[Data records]
--- START ---

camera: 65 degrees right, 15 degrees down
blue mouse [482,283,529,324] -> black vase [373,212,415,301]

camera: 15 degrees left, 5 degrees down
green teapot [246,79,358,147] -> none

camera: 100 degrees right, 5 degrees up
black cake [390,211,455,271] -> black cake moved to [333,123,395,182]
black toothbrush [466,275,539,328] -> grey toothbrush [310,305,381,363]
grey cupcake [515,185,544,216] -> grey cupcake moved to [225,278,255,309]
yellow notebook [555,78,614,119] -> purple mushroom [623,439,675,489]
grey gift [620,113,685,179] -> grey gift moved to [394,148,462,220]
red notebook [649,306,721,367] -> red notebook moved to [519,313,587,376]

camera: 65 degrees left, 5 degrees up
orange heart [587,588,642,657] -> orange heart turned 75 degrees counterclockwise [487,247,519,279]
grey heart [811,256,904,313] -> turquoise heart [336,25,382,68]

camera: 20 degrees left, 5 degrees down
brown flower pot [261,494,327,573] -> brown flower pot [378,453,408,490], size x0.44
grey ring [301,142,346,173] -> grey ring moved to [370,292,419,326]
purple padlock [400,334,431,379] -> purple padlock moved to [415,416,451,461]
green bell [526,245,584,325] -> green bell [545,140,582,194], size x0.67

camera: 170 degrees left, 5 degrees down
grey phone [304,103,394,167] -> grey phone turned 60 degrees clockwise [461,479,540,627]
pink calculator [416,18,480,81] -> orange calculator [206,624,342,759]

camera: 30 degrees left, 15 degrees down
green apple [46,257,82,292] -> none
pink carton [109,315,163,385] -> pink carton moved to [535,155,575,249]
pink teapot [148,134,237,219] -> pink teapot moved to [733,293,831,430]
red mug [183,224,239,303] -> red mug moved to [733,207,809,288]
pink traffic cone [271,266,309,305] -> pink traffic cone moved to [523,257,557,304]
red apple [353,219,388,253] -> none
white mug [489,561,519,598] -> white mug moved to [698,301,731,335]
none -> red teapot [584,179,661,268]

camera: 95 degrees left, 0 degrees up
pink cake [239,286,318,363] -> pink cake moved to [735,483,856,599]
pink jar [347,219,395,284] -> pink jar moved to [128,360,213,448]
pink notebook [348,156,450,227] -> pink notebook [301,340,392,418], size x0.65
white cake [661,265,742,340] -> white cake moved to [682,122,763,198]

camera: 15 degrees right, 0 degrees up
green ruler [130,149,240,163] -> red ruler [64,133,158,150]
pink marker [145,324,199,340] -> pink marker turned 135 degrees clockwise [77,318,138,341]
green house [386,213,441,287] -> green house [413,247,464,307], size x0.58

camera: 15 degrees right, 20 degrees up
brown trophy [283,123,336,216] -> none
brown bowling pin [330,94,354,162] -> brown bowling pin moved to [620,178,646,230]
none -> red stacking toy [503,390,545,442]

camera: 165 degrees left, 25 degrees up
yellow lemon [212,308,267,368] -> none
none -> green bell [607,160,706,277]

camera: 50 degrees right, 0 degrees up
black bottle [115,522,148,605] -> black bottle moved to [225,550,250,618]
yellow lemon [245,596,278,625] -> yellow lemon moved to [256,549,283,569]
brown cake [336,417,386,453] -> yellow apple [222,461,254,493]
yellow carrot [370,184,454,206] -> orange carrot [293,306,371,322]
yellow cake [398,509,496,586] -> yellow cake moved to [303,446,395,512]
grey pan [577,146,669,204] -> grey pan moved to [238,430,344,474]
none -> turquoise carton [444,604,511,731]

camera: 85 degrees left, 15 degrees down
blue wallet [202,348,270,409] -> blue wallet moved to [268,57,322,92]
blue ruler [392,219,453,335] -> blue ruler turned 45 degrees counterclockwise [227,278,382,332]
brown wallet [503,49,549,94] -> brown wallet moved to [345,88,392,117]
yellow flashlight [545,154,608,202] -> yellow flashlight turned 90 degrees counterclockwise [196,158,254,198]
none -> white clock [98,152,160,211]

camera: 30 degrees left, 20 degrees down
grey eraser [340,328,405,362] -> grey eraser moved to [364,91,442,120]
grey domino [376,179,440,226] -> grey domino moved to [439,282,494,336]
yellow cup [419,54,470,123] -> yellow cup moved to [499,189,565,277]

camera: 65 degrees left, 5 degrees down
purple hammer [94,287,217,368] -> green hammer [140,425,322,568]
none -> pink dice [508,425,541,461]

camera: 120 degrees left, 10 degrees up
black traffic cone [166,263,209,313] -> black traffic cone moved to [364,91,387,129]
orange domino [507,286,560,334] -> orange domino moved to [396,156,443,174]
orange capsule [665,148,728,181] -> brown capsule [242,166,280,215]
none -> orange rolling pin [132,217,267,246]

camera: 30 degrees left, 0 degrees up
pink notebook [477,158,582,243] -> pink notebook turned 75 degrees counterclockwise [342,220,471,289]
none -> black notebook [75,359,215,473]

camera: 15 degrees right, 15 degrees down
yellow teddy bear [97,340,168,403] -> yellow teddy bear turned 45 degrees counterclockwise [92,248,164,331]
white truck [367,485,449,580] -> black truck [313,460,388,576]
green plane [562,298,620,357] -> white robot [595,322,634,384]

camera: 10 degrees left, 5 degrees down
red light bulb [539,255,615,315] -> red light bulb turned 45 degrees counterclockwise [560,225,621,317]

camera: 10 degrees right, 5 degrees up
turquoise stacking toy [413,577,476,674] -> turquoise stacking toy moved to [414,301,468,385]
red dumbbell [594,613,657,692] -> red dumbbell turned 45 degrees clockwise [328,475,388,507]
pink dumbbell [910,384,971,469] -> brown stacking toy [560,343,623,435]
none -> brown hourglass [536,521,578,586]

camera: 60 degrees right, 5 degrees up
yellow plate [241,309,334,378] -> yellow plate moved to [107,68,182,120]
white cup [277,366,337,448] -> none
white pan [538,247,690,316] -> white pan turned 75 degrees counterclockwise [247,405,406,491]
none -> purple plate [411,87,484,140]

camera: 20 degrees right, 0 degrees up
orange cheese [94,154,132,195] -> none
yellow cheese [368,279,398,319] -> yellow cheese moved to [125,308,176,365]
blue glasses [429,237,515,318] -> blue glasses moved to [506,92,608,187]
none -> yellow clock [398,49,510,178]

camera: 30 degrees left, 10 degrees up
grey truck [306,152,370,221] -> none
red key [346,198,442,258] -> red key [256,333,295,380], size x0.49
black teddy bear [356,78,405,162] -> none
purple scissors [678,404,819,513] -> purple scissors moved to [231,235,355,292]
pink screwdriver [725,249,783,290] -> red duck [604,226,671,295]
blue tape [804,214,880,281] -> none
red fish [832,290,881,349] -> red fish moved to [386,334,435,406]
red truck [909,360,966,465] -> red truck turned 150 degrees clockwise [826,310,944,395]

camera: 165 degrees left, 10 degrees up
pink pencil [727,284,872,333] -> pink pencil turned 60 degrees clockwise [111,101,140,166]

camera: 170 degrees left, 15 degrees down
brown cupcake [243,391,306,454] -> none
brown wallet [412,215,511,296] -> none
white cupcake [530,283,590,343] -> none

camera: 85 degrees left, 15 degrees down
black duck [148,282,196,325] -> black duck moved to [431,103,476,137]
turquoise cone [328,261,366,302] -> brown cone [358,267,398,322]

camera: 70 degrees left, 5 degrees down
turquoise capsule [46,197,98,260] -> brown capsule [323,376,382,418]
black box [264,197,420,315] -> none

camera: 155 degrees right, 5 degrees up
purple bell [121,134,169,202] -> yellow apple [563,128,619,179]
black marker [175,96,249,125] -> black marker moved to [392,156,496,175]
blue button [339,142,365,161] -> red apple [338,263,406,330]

--- END ---

▶ **WHAT TO DO**
All of the data above should be written out again word for word.

▶ **RESULT BELOW**
camera: 65 degrees right, 15 degrees down
blue mouse [482,283,529,324] -> black vase [373,212,415,301]

camera: 15 degrees left, 5 degrees down
green teapot [246,79,358,147] -> none

camera: 100 degrees right, 5 degrees up
black cake [390,211,455,271] -> black cake moved to [333,123,395,182]
black toothbrush [466,275,539,328] -> grey toothbrush [310,305,381,363]
grey cupcake [515,185,544,216] -> grey cupcake moved to [225,278,255,309]
yellow notebook [555,78,614,119] -> purple mushroom [623,439,675,489]
grey gift [620,113,685,179] -> grey gift moved to [394,148,462,220]
red notebook [649,306,721,367] -> red notebook moved to [519,313,587,376]

camera: 65 degrees left, 5 degrees up
orange heart [587,588,642,657] -> orange heart turned 75 degrees counterclockwise [487,247,519,279]
grey heart [811,256,904,313] -> turquoise heart [336,25,382,68]

camera: 20 degrees left, 5 degrees down
brown flower pot [261,494,327,573] -> brown flower pot [378,453,408,490], size x0.44
grey ring [301,142,346,173] -> grey ring moved to [370,292,419,326]
purple padlock [400,334,431,379] -> purple padlock moved to [415,416,451,461]
green bell [526,245,584,325] -> green bell [545,140,582,194], size x0.67

camera: 170 degrees left, 5 degrees down
grey phone [304,103,394,167] -> grey phone turned 60 degrees clockwise [461,479,540,627]
pink calculator [416,18,480,81] -> orange calculator [206,624,342,759]

camera: 30 degrees left, 15 degrees down
green apple [46,257,82,292] -> none
pink carton [109,315,163,385] -> pink carton moved to [535,155,575,249]
pink teapot [148,134,237,219] -> pink teapot moved to [733,293,831,430]
red mug [183,224,239,303] -> red mug moved to [733,207,809,288]
pink traffic cone [271,266,309,305] -> pink traffic cone moved to [523,257,557,304]
red apple [353,219,388,253] -> none
white mug [489,561,519,598] -> white mug moved to [698,301,731,335]
none -> red teapot [584,179,661,268]

camera: 95 degrees left, 0 degrees up
pink cake [239,286,318,363] -> pink cake moved to [735,483,856,599]
pink jar [347,219,395,284] -> pink jar moved to [128,360,213,448]
pink notebook [348,156,450,227] -> pink notebook [301,340,392,418], size x0.65
white cake [661,265,742,340] -> white cake moved to [682,122,763,198]

camera: 15 degrees right, 0 degrees up
green ruler [130,149,240,163] -> red ruler [64,133,158,150]
pink marker [145,324,199,340] -> pink marker turned 135 degrees clockwise [77,318,138,341]
green house [386,213,441,287] -> green house [413,247,464,307], size x0.58

camera: 15 degrees right, 20 degrees up
brown trophy [283,123,336,216] -> none
brown bowling pin [330,94,354,162] -> brown bowling pin moved to [620,178,646,230]
none -> red stacking toy [503,390,545,442]

camera: 165 degrees left, 25 degrees up
yellow lemon [212,308,267,368] -> none
none -> green bell [607,160,706,277]

camera: 50 degrees right, 0 degrees up
black bottle [115,522,148,605] -> black bottle moved to [225,550,250,618]
yellow lemon [245,596,278,625] -> yellow lemon moved to [256,549,283,569]
brown cake [336,417,386,453] -> yellow apple [222,461,254,493]
yellow carrot [370,184,454,206] -> orange carrot [293,306,371,322]
yellow cake [398,509,496,586] -> yellow cake moved to [303,446,395,512]
grey pan [577,146,669,204] -> grey pan moved to [238,430,344,474]
none -> turquoise carton [444,604,511,731]

camera: 85 degrees left, 15 degrees down
blue wallet [202,348,270,409] -> blue wallet moved to [268,57,322,92]
blue ruler [392,219,453,335] -> blue ruler turned 45 degrees counterclockwise [227,278,382,332]
brown wallet [503,49,549,94] -> brown wallet moved to [345,88,392,117]
yellow flashlight [545,154,608,202] -> yellow flashlight turned 90 degrees counterclockwise [196,158,254,198]
none -> white clock [98,152,160,211]

camera: 30 degrees left, 20 degrees down
grey eraser [340,328,405,362] -> grey eraser moved to [364,91,442,120]
grey domino [376,179,440,226] -> grey domino moved to [439,282,494,336]
yellow cup [419,54,470,123] -> yellow cup moved to [499,189,565,277]

camera: 65 degrees left, 5 degrees down
purple hammer [94,287,217,368] -> green hammer [140,425,322,568]
none -> pink dice [508,425,541,461]

camera: 120 degrees left, 10 degrees up
black traffic cone [166,263,209,313] -> black traffic cone moved to [364,91,387,129]
orange domino [507,286,560,334] -> orange domino moved to [396,156,443,174]
orange capsule [665,148,728,181] -> brown capsule [242,166,280,215]
none -> orange rolling pin [132,217,267,246]

camera: 30 degrees left, 0 degrees up
pink notebook [477,158,582,243] -> pink notebook turned 75 degrees counterclockwise [342,220,471,289]
none -> black notebook [75,359,215,473]

camera: 15 degrees right, 15 degrees down
yellow teddy bear [97,340,168,403] -> yellow teddy bear turned 45 degrees counterclockwise [92,248,164,331]
white truck [367,485,449,580] -> black truck [313,460,388,576]
green plane [562,298,620,357] -> white robot [595,322,634,384]

camera: 10 degrees left, 5 degrees down
red light bulb [539,255,615,315] -> red light bulb turned 45 degrees counterclockwise [560,225,621,317]

camera: 10 degrees right, 5 degrees up
turquoise stacking toy [413,577,476,674] -> turquoise stacking toy moved to [414,301,468,385]
red dumbbell [594,613,657,692] -> red dumbbell turned 45 degrees clockwise [328,475,388,507]
pink dumbbell [910,384,971,469] -> brown stacking toy [560,343,623,435]
none -> brown hourglass [536,521,578,586]

camera: 60 degrees right, 5 degrees up
yellow plate [241,309,334,378] -> yellow plate moved to [107,68,182,120]
white cup [277,366,337,448] -> none
white pan [538,247,690,316] -> white pan turned 75 degrees counterclockwise [247,405,406,491]
none -> purple plate [411,87,484,140]

camera: 20 degrees right, 0 degrees up
orange cheese [94,154,132,195] -> none
yellow cheese [368,279,398,319] -> yellow cheese moved to [125,308,176,365]
blue glasses [429,237,515,318] -> blue glasses moved to [506,92,608,187]
none -> yellow clock [398,49,510,178]

camera: 30 degrees left, 10 degrees up
grey truck [306,152,370,221] -> none
red key [346,198,442,258] -> red key [256,333,295,380], size x0.49
black teddy bear [356,78,405,162] -> none
purple scissors [678,404,819,513] -> purple scissors moved to [231,235,355,292]
pink screwdriver [725,249,783,290] -> red duck [604,226,671,295]
blue tape [804,214,880,281] -> none
red fish [832,290,881,349] -> red fish moved to [386,334,435,406]
red truck [909,360,966,465] -> red truck turned 150 degrees clockwise [826,310,944,395]

camera: 165 degrees left, 10 degrees up
pink pencil [727,284,872,333] -> pink pencil turned 60 degrees clockwise [111,101,140,166]

camera: 170 degrees left, 15 degrees down
brown cupcake [243,391,306,454] -> none
brown wallet [412,215,511,296] -> none
white cupcake [530,283,590,343] -> none

camera: 85 degrees left, 15 degrees down
black duck [148,282,196,325] -> black duck moved to [431,103,476,137]
turquoise cone [328,261,366,302] -> brown cone [358,267,398,322]

camera: 70 degrees left, 5 degrees down
turquoise capsule [46,197,98,260] -> brown capsule [323,376,382,418]
black box [264,197,420,315] -> none

camera: 155 degrees right, 5 degrees up
purple bell [121,134,169,202] -> yellow apple [563,128,619,179]
black marker [175,96,249,125] -> black marker moved to [392,156,496,175]
blue button [339,142,365,161] -> red apple [338,263,406,330]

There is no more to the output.